_Your objective_:
Look through the records below and state how many lines carry the string "Borico", adding nothing.

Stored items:
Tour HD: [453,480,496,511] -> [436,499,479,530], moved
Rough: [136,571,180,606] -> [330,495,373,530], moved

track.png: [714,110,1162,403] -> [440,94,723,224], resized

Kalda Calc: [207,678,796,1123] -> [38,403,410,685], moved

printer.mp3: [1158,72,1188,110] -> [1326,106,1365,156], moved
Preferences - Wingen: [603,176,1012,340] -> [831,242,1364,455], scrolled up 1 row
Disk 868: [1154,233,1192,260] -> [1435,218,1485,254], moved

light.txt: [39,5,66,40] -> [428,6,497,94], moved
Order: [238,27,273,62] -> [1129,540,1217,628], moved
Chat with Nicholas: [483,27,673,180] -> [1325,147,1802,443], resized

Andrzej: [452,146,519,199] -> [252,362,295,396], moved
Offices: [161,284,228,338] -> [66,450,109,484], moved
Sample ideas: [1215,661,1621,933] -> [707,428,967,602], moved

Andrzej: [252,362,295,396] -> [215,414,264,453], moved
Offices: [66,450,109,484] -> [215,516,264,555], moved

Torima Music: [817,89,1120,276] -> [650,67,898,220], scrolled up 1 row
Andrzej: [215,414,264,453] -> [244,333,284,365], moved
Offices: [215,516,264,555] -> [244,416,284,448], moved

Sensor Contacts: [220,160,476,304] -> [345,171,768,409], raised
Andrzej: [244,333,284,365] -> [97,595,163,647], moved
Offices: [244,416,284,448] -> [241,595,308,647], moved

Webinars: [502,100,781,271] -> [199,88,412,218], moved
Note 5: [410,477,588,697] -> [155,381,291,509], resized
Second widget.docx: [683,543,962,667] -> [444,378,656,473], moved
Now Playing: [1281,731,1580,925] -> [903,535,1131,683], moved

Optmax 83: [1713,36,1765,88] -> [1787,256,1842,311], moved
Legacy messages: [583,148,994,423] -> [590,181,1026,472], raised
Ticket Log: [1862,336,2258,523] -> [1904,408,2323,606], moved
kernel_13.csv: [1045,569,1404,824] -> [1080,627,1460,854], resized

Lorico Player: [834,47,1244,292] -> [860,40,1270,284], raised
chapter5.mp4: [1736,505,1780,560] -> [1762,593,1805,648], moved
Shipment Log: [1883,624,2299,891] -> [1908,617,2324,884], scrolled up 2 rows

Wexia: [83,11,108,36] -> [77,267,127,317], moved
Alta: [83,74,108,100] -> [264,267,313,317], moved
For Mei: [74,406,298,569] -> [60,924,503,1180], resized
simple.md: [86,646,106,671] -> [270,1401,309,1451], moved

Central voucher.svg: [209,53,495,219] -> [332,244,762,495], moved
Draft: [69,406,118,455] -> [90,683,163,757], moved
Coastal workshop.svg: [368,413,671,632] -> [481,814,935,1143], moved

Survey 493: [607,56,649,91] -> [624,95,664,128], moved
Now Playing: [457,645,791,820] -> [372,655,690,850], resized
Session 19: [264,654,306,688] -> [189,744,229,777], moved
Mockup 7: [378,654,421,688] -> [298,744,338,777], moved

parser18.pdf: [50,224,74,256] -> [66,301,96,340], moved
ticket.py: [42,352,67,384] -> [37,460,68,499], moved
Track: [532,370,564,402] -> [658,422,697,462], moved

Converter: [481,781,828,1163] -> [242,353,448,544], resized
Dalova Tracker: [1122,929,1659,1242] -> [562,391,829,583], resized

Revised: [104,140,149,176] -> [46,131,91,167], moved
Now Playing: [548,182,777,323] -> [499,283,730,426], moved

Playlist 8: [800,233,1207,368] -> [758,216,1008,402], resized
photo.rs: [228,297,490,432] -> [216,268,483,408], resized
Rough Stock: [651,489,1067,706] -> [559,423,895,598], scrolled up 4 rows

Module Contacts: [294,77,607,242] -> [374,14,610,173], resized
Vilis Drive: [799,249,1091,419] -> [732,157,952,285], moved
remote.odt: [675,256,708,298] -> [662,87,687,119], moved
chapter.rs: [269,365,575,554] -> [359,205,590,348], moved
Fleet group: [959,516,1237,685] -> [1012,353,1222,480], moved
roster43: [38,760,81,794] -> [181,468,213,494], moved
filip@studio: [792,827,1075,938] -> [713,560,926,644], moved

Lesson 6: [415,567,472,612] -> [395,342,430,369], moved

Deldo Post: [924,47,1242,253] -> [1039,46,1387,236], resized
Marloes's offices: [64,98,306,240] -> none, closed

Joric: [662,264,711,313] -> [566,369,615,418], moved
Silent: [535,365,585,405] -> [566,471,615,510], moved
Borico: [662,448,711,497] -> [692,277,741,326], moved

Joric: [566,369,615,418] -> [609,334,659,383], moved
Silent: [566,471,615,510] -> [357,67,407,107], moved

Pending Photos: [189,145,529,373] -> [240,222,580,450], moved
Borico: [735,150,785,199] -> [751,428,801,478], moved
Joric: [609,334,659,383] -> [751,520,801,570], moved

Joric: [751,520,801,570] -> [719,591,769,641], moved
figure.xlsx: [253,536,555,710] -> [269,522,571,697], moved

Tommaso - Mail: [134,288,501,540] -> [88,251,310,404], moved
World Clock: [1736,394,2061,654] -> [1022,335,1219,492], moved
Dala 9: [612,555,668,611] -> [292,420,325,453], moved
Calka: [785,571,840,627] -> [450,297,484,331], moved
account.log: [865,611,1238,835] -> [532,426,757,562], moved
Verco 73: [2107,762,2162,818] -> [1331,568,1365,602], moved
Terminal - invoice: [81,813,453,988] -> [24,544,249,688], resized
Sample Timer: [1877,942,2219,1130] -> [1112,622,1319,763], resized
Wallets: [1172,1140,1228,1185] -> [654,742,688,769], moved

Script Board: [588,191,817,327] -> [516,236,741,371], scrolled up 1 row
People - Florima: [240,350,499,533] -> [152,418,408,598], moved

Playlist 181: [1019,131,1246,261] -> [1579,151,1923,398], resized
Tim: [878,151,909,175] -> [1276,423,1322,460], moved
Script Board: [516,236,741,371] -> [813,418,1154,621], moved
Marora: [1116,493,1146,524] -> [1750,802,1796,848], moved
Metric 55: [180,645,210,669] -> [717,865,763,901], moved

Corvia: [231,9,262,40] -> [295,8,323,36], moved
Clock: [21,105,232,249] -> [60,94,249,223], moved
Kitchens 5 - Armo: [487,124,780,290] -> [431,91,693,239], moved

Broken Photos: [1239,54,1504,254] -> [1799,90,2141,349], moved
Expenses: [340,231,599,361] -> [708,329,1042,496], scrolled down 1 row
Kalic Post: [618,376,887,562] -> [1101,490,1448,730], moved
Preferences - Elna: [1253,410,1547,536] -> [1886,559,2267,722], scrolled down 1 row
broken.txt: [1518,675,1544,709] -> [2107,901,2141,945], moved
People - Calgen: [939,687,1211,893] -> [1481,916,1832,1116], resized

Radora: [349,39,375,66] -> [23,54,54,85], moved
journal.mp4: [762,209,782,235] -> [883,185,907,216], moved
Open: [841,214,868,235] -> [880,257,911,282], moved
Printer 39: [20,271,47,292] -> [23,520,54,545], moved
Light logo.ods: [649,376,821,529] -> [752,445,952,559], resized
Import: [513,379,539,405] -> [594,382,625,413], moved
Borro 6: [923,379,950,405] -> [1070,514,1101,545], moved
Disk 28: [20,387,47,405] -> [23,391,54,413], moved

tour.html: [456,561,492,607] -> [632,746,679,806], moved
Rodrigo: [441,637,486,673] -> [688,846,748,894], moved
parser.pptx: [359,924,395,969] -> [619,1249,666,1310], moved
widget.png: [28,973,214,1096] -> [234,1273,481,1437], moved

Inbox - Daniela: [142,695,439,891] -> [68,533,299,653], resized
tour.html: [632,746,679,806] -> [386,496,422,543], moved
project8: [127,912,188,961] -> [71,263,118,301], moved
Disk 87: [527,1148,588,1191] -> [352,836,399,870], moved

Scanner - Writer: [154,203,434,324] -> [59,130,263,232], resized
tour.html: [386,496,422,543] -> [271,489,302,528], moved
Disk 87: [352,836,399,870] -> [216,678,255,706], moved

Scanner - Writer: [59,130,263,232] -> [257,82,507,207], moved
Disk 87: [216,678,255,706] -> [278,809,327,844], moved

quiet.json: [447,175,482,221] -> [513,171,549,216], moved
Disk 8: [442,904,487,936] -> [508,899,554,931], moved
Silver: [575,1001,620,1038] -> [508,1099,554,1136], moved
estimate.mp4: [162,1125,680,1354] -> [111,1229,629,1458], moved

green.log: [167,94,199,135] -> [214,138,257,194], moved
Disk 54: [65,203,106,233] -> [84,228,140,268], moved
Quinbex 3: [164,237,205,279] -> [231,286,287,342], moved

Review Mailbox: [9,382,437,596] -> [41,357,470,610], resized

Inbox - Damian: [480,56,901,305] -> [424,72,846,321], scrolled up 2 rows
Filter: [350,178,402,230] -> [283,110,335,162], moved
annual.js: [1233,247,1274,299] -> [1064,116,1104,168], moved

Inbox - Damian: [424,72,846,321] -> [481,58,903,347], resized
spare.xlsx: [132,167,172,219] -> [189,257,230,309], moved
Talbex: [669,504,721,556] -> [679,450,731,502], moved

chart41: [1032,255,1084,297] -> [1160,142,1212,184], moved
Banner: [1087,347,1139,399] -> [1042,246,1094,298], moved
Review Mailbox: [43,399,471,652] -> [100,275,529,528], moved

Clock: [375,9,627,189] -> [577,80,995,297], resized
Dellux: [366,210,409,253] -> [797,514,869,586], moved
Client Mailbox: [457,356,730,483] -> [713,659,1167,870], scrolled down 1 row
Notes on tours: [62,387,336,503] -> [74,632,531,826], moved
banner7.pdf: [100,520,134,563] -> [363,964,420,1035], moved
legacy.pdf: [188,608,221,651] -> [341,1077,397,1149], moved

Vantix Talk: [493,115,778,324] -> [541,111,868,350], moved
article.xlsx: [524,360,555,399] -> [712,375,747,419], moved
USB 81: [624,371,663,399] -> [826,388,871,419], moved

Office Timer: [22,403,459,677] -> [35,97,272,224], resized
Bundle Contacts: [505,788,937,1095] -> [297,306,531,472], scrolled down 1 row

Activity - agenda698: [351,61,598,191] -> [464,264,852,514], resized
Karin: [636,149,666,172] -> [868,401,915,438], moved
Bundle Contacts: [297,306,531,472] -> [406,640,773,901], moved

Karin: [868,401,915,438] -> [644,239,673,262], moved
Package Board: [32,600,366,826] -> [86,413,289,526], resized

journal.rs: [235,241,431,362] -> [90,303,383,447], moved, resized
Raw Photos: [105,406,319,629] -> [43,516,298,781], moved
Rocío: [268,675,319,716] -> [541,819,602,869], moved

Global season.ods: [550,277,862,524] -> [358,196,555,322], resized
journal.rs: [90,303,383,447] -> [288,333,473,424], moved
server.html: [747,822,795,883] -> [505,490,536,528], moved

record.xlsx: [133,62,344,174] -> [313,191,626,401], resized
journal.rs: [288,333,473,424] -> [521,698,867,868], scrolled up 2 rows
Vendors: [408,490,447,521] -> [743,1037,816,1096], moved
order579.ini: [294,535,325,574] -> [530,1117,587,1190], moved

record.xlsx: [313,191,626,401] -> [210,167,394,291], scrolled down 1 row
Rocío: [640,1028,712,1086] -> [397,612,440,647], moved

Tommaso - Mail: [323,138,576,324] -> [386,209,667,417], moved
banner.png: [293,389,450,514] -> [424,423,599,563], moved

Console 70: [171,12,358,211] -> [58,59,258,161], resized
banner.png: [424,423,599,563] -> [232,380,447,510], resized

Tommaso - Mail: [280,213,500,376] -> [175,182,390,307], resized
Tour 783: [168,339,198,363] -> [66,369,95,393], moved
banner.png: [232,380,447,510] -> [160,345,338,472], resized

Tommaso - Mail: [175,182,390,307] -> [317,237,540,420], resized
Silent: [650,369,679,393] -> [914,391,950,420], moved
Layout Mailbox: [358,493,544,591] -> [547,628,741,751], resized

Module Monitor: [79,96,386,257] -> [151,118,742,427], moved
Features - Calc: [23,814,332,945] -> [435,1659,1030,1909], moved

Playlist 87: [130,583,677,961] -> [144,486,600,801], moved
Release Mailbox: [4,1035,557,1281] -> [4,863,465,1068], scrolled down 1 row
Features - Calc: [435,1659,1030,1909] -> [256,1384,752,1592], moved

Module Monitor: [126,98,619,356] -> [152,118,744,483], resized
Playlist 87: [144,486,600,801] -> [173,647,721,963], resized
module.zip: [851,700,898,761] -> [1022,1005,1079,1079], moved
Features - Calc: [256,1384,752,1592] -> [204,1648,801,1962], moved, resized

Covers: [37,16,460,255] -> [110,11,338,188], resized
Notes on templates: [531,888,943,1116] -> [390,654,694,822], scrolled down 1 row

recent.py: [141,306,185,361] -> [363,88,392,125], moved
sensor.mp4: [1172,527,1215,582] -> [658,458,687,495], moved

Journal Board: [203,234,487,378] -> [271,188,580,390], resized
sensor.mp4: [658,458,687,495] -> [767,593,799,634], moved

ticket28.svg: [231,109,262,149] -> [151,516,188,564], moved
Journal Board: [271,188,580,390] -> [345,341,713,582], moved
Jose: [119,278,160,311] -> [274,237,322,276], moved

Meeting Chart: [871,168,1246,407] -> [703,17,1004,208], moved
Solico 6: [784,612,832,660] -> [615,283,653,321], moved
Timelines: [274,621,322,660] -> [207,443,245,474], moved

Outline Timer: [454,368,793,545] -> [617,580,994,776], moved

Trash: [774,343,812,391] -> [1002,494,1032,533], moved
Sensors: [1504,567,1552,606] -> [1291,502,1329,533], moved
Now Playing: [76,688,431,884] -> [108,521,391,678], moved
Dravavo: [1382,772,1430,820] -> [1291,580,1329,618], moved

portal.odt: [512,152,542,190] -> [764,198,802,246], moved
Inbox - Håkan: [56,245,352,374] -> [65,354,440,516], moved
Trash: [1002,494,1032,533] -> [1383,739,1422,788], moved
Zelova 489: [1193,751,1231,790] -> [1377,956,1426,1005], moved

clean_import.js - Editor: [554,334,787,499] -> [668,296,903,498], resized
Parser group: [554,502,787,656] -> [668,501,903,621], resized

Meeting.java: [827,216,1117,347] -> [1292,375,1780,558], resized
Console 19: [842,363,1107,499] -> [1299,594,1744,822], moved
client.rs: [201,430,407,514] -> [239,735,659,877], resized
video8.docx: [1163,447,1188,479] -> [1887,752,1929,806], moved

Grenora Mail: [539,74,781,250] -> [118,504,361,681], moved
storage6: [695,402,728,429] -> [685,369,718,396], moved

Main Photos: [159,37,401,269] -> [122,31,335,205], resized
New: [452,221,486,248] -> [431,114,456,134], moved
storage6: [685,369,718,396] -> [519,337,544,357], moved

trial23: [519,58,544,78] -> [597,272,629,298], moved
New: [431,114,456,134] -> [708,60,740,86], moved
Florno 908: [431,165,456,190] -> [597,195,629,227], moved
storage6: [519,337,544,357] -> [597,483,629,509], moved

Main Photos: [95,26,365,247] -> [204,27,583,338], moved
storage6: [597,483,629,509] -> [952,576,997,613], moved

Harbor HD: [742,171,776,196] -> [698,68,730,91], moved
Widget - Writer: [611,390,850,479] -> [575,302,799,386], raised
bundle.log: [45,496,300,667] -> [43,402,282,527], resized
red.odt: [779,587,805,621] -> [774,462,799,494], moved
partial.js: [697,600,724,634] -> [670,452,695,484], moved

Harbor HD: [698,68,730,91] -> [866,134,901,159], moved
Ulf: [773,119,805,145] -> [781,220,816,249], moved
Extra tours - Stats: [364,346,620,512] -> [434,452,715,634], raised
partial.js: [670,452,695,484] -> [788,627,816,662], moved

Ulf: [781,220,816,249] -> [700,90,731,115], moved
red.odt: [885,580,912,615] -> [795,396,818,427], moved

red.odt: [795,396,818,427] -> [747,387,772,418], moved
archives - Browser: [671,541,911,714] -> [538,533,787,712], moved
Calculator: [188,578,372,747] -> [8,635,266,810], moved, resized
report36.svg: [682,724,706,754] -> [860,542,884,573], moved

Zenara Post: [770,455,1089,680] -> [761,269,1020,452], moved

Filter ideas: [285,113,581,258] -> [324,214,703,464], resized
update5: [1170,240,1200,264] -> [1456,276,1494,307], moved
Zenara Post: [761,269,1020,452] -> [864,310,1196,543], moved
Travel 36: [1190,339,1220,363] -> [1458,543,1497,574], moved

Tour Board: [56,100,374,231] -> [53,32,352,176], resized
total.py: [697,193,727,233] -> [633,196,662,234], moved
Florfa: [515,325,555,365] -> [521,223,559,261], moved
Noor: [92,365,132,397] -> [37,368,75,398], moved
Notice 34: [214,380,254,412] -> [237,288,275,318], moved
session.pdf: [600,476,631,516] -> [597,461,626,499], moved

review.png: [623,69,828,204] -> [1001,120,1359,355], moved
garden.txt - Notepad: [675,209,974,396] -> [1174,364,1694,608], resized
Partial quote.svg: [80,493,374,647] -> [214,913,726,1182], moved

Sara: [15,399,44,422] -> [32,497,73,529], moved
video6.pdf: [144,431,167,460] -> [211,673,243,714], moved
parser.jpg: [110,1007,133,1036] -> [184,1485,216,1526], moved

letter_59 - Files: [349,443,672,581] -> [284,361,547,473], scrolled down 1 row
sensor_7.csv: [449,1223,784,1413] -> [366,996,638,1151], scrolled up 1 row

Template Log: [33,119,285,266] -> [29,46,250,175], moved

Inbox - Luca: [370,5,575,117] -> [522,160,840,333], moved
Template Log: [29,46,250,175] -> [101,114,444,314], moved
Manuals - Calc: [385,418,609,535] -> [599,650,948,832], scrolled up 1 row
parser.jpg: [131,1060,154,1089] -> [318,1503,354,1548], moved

_Solution for this task_:
2